> Instruction
Count the lines in the rows below that contain the string "from", treating uppercase and lowercase as different. Reply with the number alone.

> Supplied entries
========================================

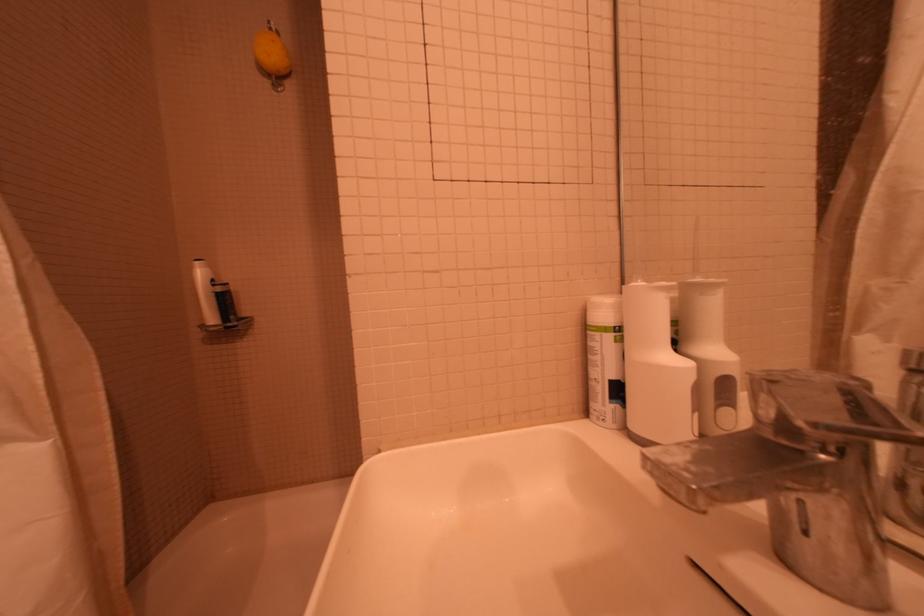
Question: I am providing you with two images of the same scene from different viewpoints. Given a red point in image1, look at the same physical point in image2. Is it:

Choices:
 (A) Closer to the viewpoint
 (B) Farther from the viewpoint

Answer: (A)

========================================

> Solution
2